## Data to process
═══
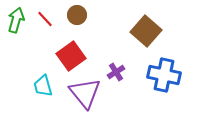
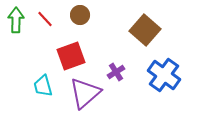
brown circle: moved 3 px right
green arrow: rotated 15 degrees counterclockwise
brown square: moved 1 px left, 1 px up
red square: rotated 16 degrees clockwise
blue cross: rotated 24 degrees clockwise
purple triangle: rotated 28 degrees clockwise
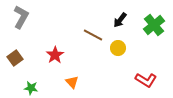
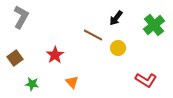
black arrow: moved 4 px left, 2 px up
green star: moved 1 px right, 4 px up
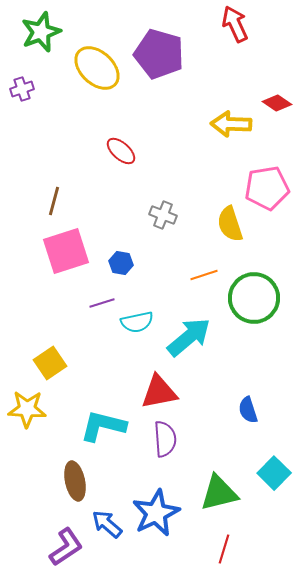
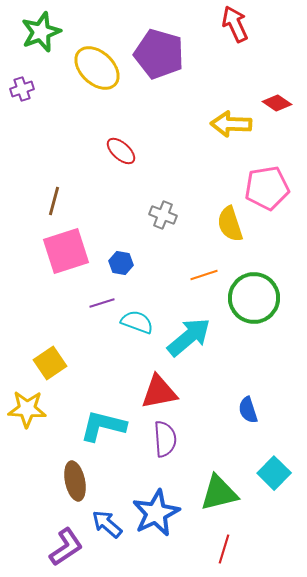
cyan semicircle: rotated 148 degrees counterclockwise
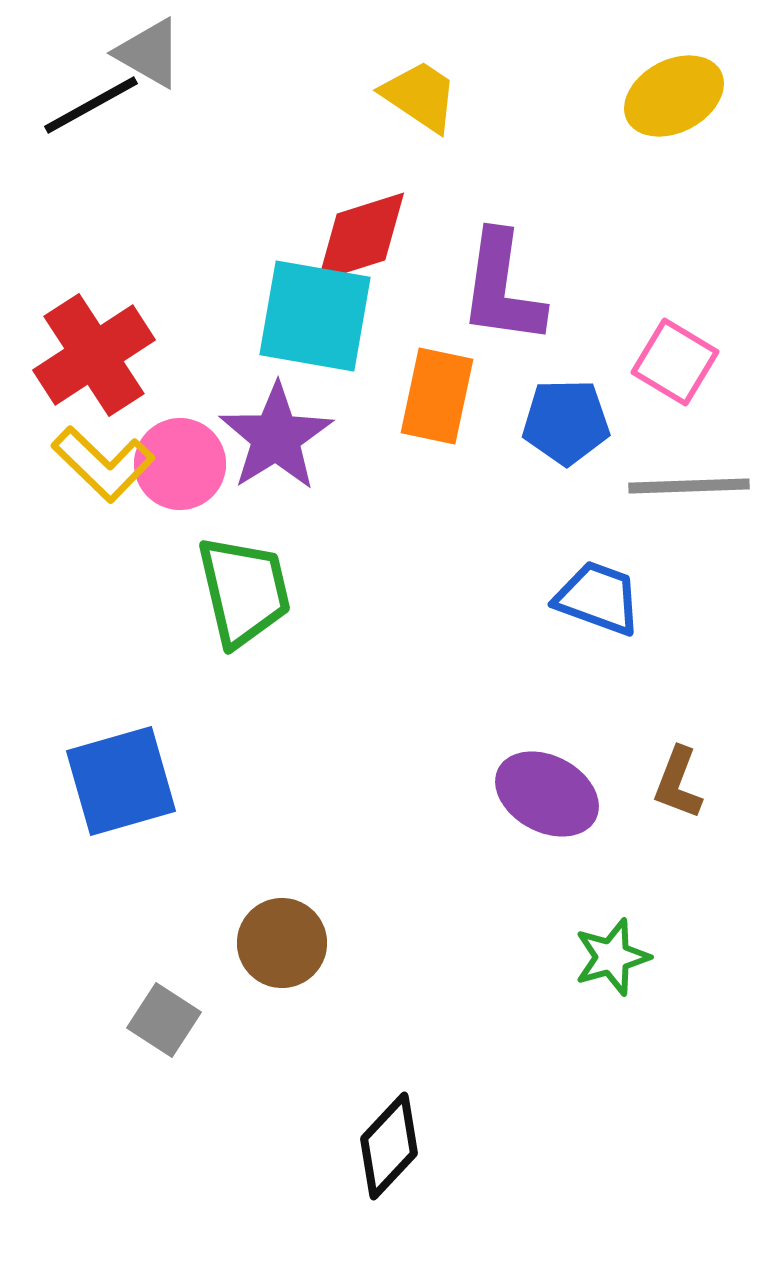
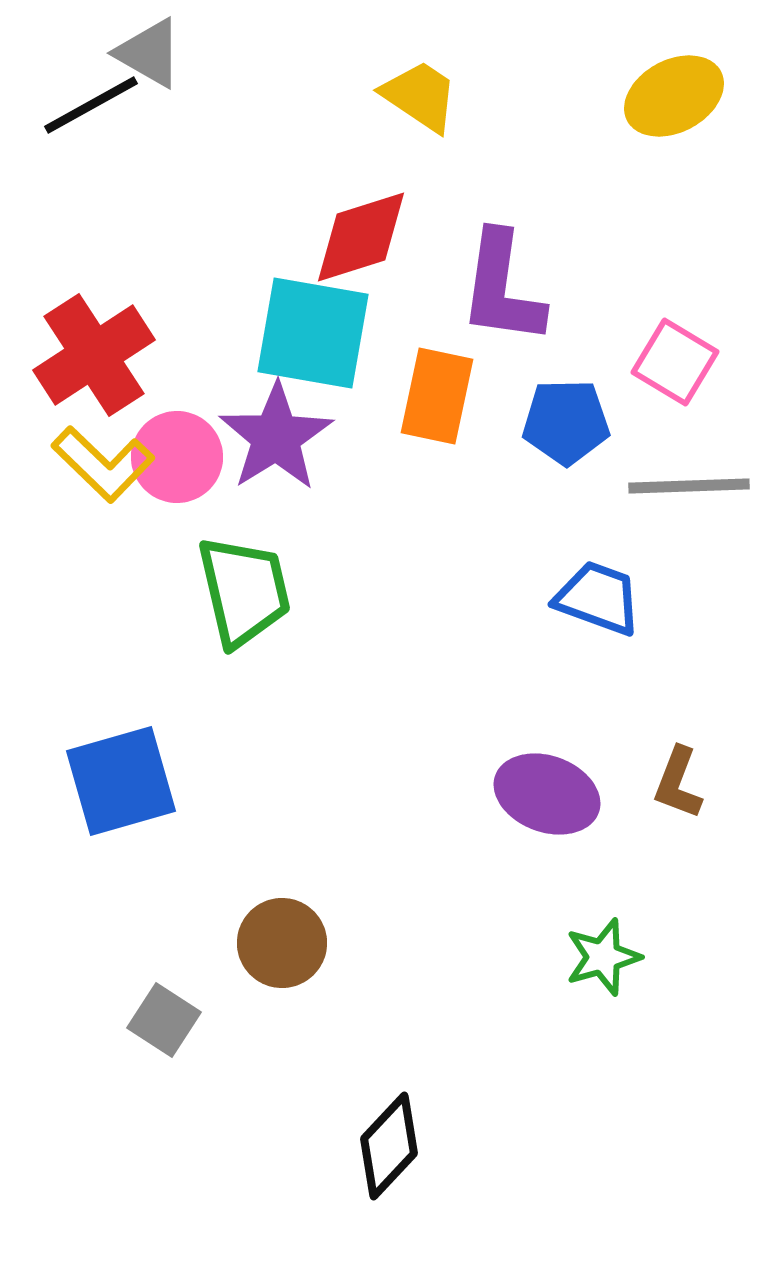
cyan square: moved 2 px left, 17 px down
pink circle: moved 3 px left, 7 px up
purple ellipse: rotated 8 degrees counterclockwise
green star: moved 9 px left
═══
## What is required
Your task is to write out, exactly and without pictures, only the lines from the one holding "brown square: moved 1 px left, 1 px up" to the last line of the data.

## Result of the exercise
brown square: moved 1 px left, 1 px up
red square: rotated 16 degrees clockwise
blue cross: rotated 24 degrees clockwise
purple triangle: rotated 28 degrees clockwise
black arrow: moved 4 px left, 2 px up
green star: moved 1 px right, 4 px up
cyan semicircle: rotated 148 degrees counterclockwise
cyan square: moved 2 px left, 17 px down
pink circle: moved 3 px left, 7 px up
purple ellipse: rotated 8 degrees counterclockwise
green star: moved 9 px left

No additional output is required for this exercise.